Retype the entries below exactly, dropping the images.

______

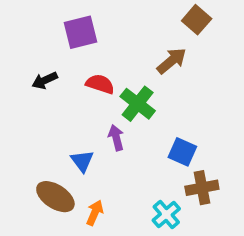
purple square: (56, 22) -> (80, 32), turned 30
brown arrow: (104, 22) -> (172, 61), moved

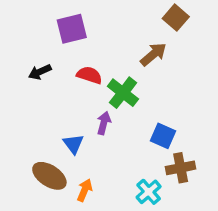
purple arrow: (116, 138) -> (104, 123), turned 30

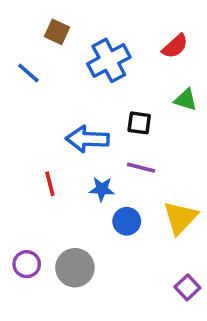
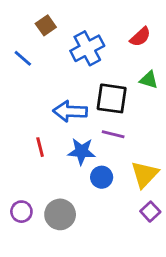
brown square: (57, 32) -> (46, 25), turned 30
black square: (139, 123) -> (112, 98), size x1.6
blue star: (102, 189) -> (82, 151), size x1.4
purple square: (187, 287) -> (150, 212), moved

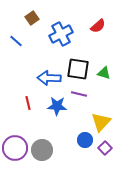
green triangle: (149, 80) -> (104, 73), moved
blue circle: (102, 177) -> (85, 140), moved
purple circle: (21, 212) -> (15, 148), size x1.6

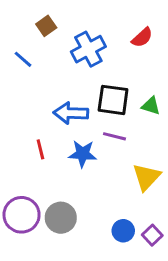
blue circle: (85, 140) -> (123, 231), moved
purple square: (105, 148) -> (152, 235), moved

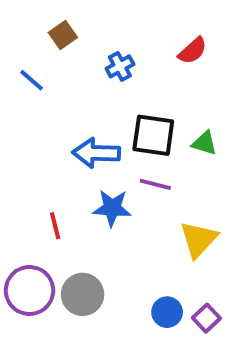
blue cross: (88, 49) -> (120, 66), size x0.6
red line: (40, 149) -> (55, 226), moved

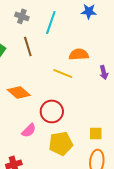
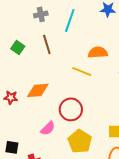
gray cross: (22, 16) -> (41, 14), turned -32
orange diamond: (19, 92) -> (38, 90), turned -45
yellow pentagon: (61, 143) -> (80, 141), turned -30

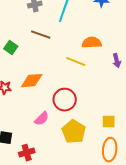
brown line: (47, 44) -> (41, 35), turned -54
green square: (18, 47) -> (11, 48), moved

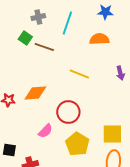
orange semicircle: (92, 43) -> (99, 39), moved
green square: (11, 48) -> (25, 38), moved
yellow square: (109, 122) -> (112, 134), size x1.5

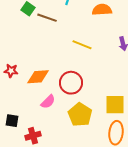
orange diamond: (35, 93) -> (38, 77), moved

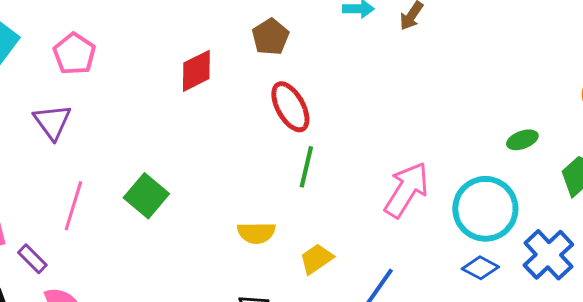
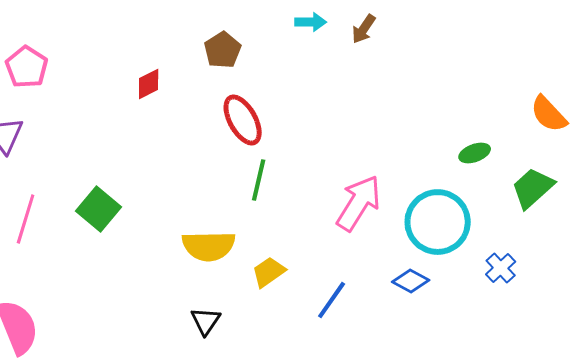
red diamond: (196, 71) -> (149, 84), size x0.7
yellow semicircle: (256, 233) -> (209, 246), size x1.4
blue cross: (548, 255) -> (501, 268), size x0.6
blue diamond: (480, 268) -> (411, 281), moved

______

**Task solution**
purple square: (56, 22) -> (80, 32), turned 30
brown arrow: (104, 22) -> (172, 61), moved

purple arrow: (116, 138) -> (104, 123), turned 30

brown square: (57, 32) -> (46, 25), turned 30
black square: (139, 123) -> (112, 98), size x1.6
blue star: (102, 189) -> (82, 151), size x1.4
purple square: (187, 287) -> (150, 212), moved

green triangle: (149, 80) -> (104, 73), moved
blue circle: (102, 177) -> (85, 140), moved
purple circle: (21, 212) -> (15, 148), size x1.6

blue circle: (85, 140) -> (123, 231), moved
purple square: (105, 148) -> (152, 235), moved

blue cross: (88, 49) -> (120, 66), size x0.6
red line: (40, 149) -> (55, 226), moved

gray cross: (22, 16) -> (41, 14), turned -32
orange diamond: (19, 92) -> (38, 90), turned -45
yellow pentagon: (61, 143) -> (80, 141), turned -30

brown line: (47, 44) -> (41, 35), turned -54
green square: (18, 47) -> (11, 48), moved

orange semicircle: (92, 43) -> (99, 39), moved
green square: (11, 48) -> (25, 38), moved
yellow square: (109, 122) -> (112, 134), size x1.5

orange diamond: (35, 93) -> (38, 77), moved

red diamond: (196, 71) -> (149, 84), size x0.7
yellow semicircle: (256, 233) -> (209, 246), size x1.4
blue cross: (548, 255) -> (501, 268), size x0.6
blue diamond: (480, 268) -> (411, 281), moved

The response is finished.